_EXERCISE BRIEF_. Word for word, restate each entry that appears below.

_EXERCISE DATA_.
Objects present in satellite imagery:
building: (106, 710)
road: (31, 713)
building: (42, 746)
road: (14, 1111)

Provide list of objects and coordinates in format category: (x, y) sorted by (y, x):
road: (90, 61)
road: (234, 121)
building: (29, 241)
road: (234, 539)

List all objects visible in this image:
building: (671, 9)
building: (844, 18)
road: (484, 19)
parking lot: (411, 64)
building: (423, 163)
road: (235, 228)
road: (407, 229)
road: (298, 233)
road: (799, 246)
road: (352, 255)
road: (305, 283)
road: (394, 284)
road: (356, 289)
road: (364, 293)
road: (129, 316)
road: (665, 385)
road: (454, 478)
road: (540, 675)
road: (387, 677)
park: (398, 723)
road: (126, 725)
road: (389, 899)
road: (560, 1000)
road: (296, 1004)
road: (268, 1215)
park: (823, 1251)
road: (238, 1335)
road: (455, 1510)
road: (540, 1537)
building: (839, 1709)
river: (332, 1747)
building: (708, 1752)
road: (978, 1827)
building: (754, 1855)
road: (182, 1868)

_YOUR RESPONSE_.
Objects present in satellite imagery:
building: (106, 710)
road: (31, 713)
building: (42, 746)
road: (14, 1111)

Provide list of objects and coordinates in format category: (x, y) sorted by (y, x):
road: (90, 61)
road: (234, 121)
building: (29, 241)
road: (234, 539)

List all objects visible in this image:
building: (671, 9)
building: (844, 18)
road: (484, 19)
parking lot: (411, 64)
building: (423, 163)
road: (235, 228)
road: (407, 229)
road: (298, 233)
road: (799, 246)
road: (352, 255)
road: (305, 283)
road: (394, 284)
road: (356, 289)
road: (364, 293)
road: (129, 316)
road: (665, 385)
road: (454, 478)
road: (540, 675)
road: (387, 677)
park: (398, 723)
road: (126, 725)
road: (389, 899)
road: (560, 1000)
road: (296, 1004)
road: (268, 1215)
park: (823, 1251)
road: (238, 1335)
road: (455, 1510)
road: (540, 1537)
building: (839, 1709)
river: (332, 1747)
building: (708, 1752)
road: (978, 1827)
building: (754, 1855)
road: (182, 1868)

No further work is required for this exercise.